■ **PROBLEM**
Your answer must match, word for word, the lines from the one holding "purple arrow: rotated" through the final line below, with pictures excluded.

====== RECORDS TO USE ======

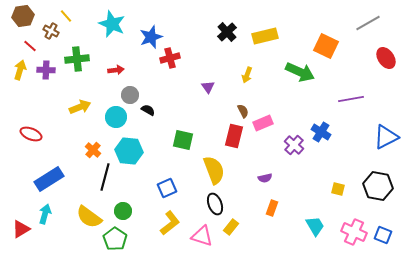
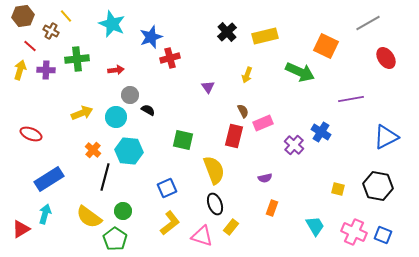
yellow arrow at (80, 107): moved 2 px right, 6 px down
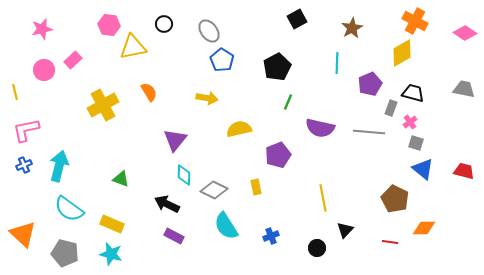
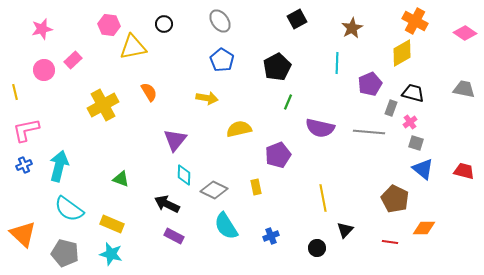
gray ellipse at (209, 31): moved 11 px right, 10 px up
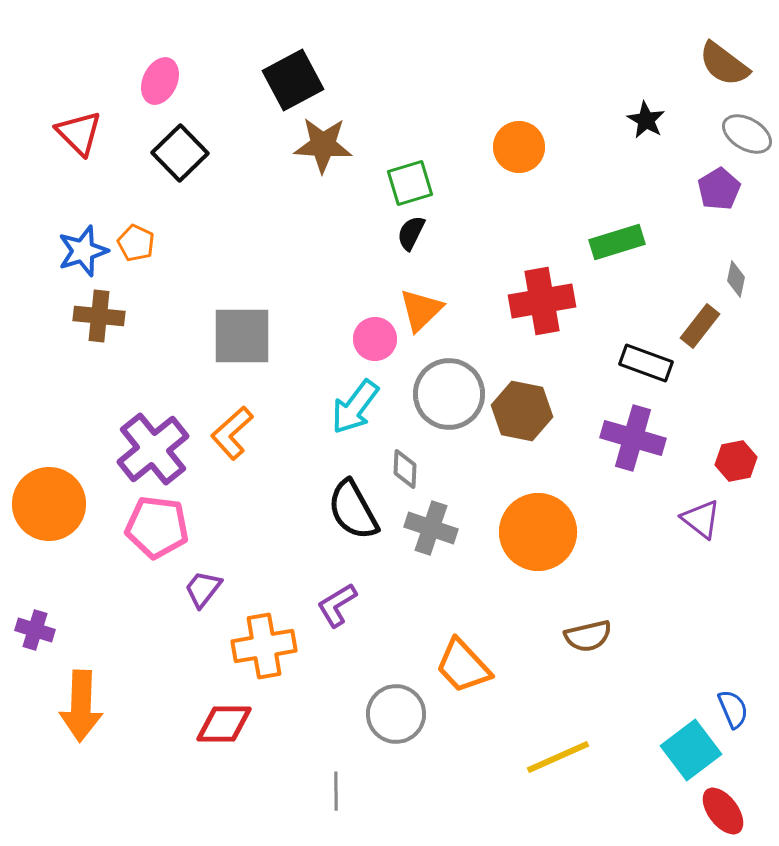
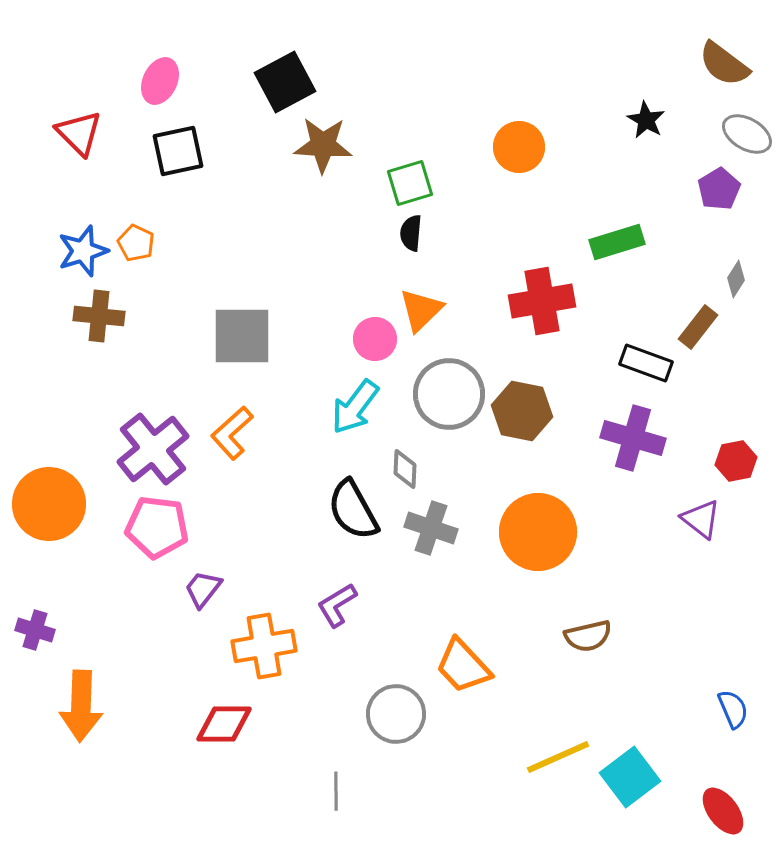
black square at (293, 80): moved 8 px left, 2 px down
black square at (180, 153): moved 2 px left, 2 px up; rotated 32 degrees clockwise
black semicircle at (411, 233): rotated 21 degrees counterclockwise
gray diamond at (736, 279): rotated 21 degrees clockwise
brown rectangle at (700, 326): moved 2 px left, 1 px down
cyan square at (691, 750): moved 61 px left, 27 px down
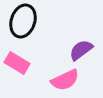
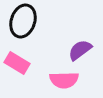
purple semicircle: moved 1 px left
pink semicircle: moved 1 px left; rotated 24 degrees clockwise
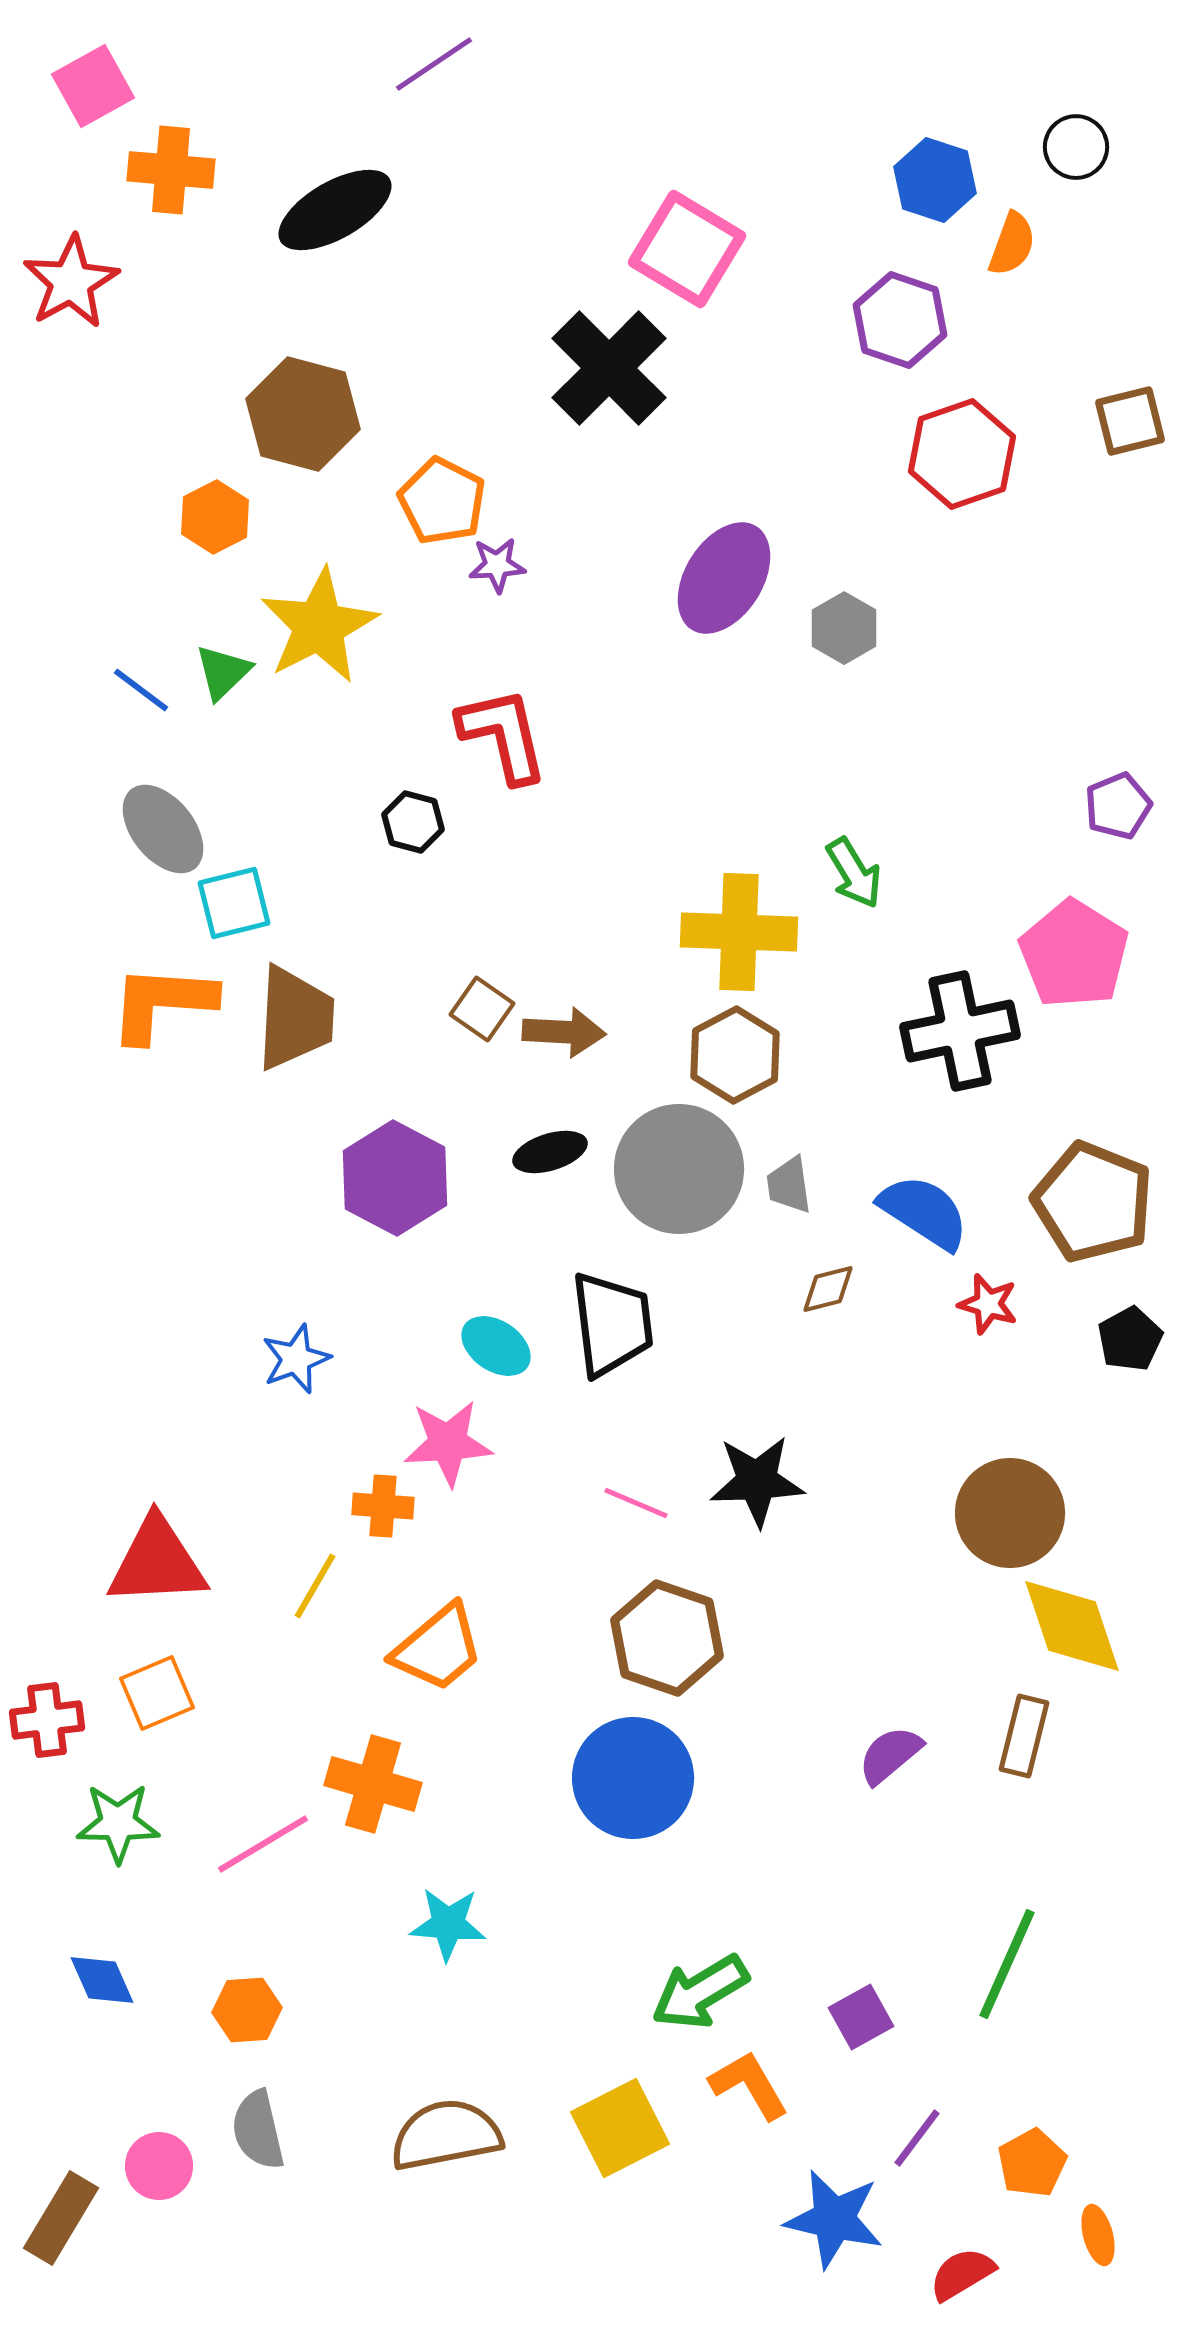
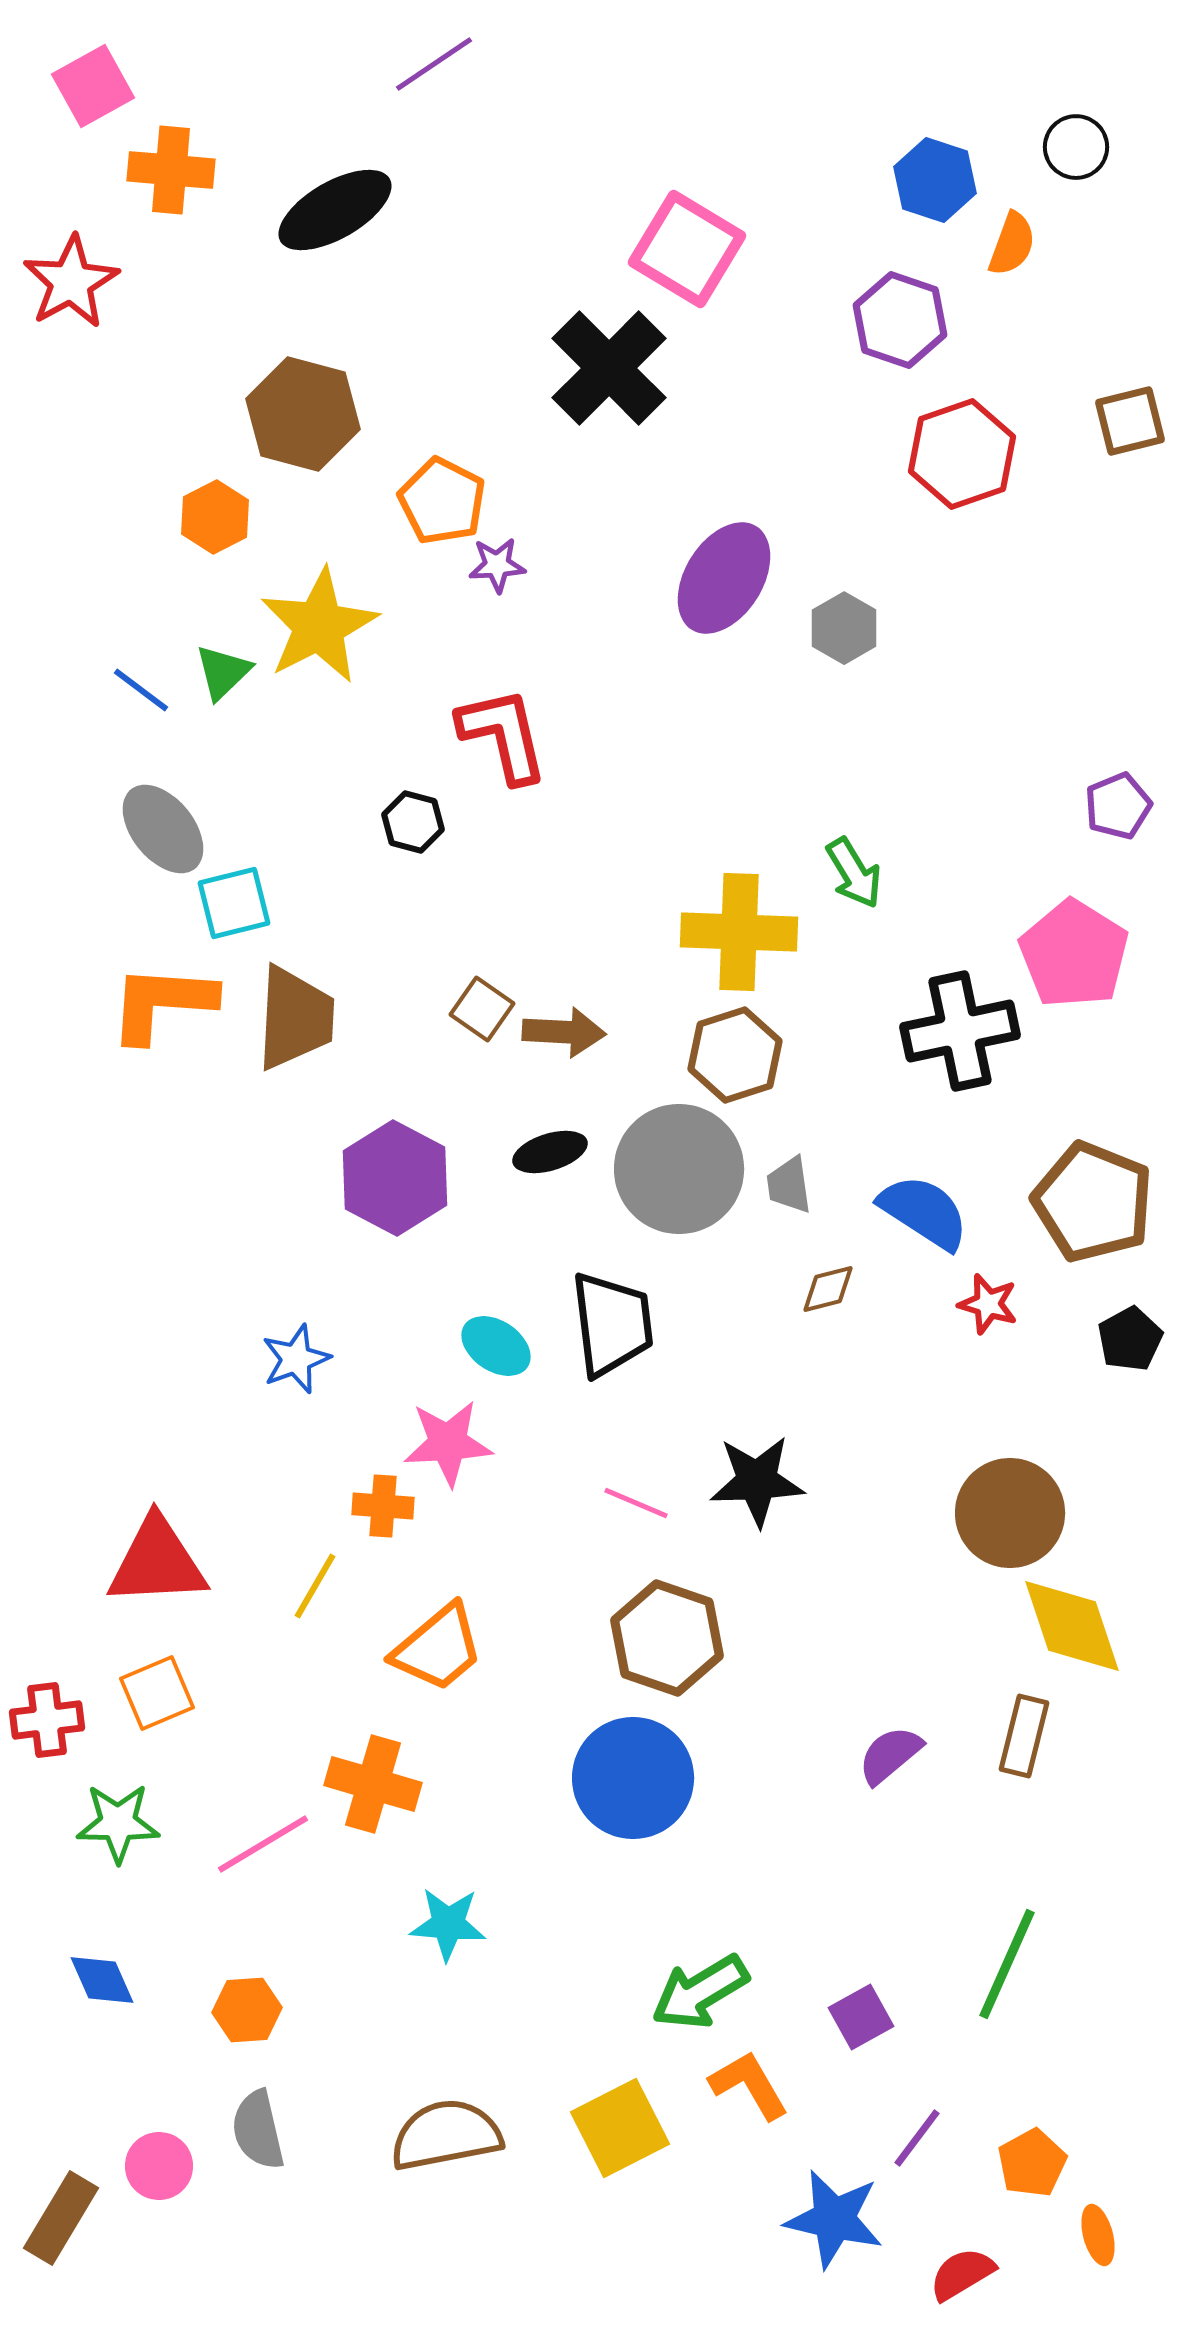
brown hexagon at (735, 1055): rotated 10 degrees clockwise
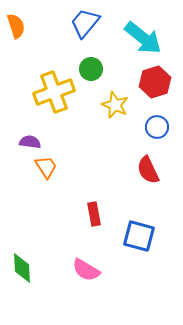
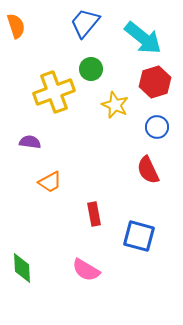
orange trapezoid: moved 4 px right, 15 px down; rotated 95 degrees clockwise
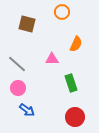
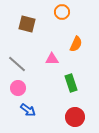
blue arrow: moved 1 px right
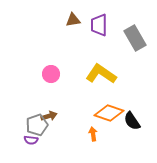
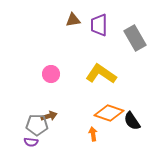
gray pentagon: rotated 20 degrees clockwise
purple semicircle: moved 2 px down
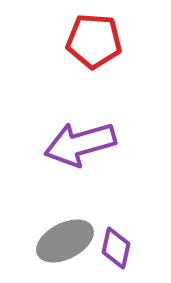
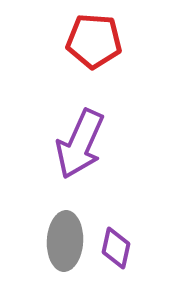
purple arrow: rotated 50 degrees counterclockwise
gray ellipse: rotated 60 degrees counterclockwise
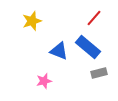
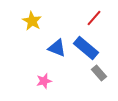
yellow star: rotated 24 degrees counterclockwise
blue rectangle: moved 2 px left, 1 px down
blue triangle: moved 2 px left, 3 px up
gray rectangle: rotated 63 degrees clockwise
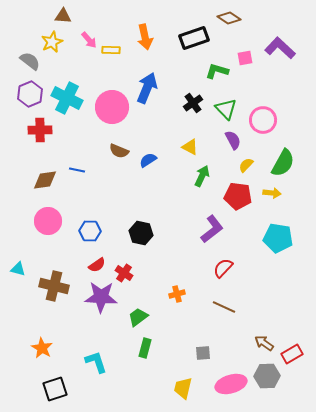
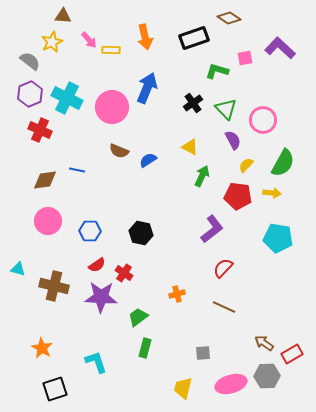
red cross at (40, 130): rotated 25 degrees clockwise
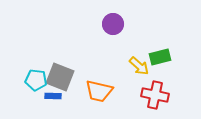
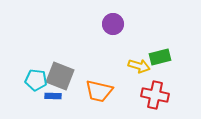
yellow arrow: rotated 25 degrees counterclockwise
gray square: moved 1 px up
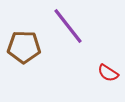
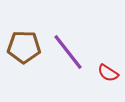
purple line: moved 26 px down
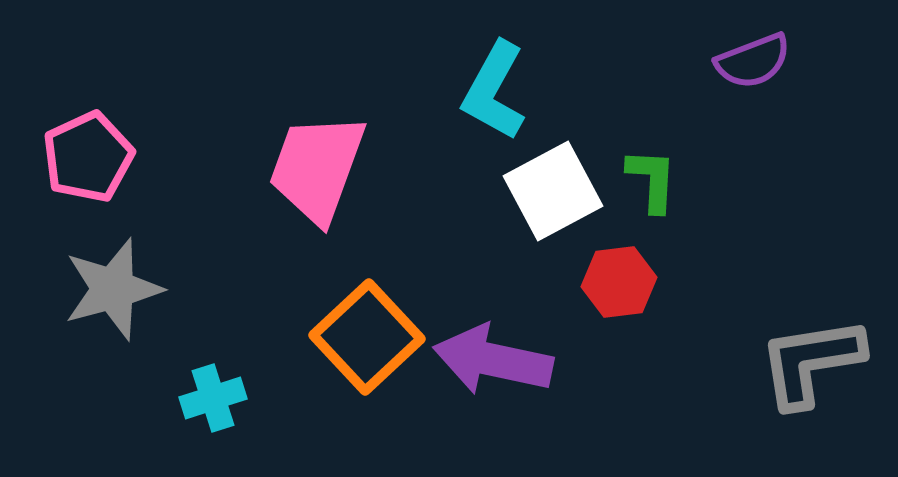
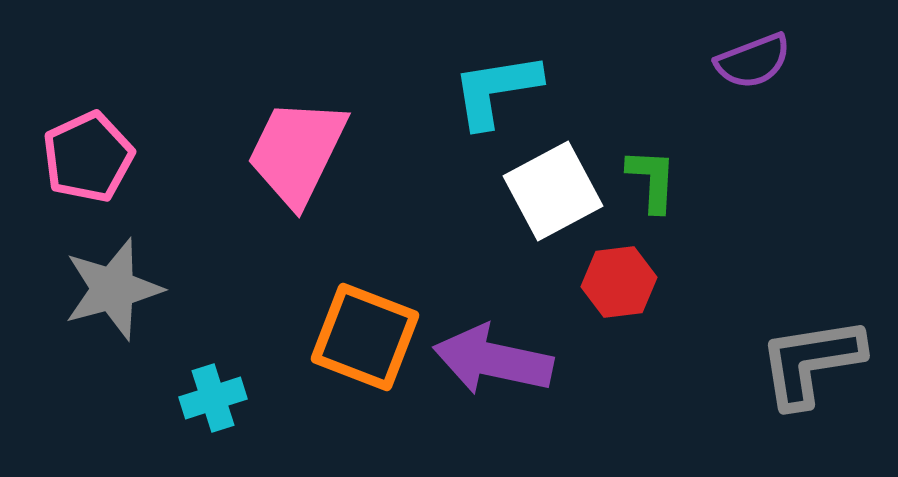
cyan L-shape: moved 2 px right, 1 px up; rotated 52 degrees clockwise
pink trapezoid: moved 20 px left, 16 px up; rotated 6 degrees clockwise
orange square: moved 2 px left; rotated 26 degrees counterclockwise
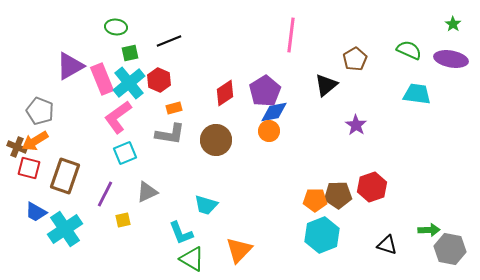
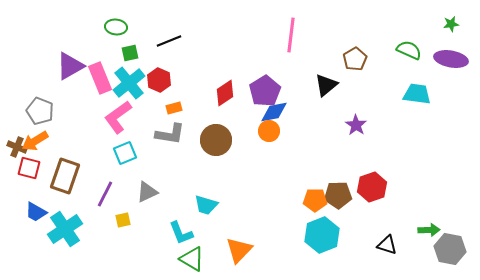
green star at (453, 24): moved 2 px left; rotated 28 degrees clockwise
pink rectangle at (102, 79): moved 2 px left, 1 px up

======

■ **SOLUTION FOR THIS EXERCISE**
purple arrow: rotated 50 degrees counterclockwise
gray ellipse: rotated 60 degrees counterclockwise
yellow star: rotated 24 degrees counterclockwise
blue rectangle: moved 2 px left, 1 px down
blue triangle: moved 2 px left, 3 px up
gray rectangle: rotated 63 degrees clockwise
red cross at (40, 130): rotated 25 degrees clockwise
yellow arrow: rotated 25 degrees counterclockwise
gray square: moved 1 px up
purple line: moved 26 px down
cyan L-shape: moved 2 px right, 1 px up; rotated 52 degrees clockwise
pink trapezoid: moved 20 px left, 16 px up; rotated 6 degrees clockwise
orange square: moved 2 px left; rotated 26 degrees counterclockwise
green star at (453, 24): moved 2 px left; rotated 28 degrees clockwise
pink rectangle at (102, 79): moved 2 px left, 1 px up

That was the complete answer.